* Exercise brief *
Scan the entries below for the word "white". Copy out every line in which it occurs.

* Available data *
_ _ _

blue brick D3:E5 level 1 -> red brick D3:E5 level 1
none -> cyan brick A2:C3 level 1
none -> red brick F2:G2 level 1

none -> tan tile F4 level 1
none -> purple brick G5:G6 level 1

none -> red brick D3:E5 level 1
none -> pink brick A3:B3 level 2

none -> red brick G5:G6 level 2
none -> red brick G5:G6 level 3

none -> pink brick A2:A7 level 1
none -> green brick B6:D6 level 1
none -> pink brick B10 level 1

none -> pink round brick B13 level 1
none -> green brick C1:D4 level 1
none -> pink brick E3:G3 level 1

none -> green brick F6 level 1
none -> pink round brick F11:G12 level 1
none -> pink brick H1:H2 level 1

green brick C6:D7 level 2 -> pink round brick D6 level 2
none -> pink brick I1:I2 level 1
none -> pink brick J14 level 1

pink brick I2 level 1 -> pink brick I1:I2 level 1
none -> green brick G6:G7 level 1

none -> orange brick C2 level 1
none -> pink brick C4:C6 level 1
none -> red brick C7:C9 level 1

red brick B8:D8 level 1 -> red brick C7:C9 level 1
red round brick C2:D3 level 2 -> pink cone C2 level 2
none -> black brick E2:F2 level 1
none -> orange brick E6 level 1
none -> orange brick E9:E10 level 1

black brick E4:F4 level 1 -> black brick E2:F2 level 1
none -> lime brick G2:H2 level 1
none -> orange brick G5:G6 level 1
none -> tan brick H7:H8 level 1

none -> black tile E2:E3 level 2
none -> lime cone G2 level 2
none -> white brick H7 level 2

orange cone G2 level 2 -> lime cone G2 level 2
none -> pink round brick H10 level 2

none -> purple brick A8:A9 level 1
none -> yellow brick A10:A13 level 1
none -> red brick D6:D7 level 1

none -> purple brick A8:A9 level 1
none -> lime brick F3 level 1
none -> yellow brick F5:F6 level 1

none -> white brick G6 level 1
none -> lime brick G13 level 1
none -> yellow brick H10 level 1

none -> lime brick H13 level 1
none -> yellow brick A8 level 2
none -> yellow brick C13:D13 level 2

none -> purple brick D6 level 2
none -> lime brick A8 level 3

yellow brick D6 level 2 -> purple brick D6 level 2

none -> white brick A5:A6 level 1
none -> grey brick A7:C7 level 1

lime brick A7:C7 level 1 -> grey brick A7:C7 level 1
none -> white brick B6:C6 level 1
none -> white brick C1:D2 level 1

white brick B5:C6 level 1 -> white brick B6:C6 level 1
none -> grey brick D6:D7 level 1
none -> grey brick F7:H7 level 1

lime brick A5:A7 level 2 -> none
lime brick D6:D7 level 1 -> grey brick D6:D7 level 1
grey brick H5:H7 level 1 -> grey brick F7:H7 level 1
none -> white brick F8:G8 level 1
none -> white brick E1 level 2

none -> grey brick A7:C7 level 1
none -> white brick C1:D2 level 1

_ _ _

* Output for this exercise *
none -> white brick H7 level 2
none -> white brick G6 level 1
none -> white brick A5:A6 level 1
none -> white brick B6:C6 level 1
none -> white brick C1:D2 level 1
white brick B5:C6 level 1 -> white brick B6:C6 level 1
none -> white brick F8:G8 level 1
none -> white brick E1 level 2
none -> white brick C1:D2 level 1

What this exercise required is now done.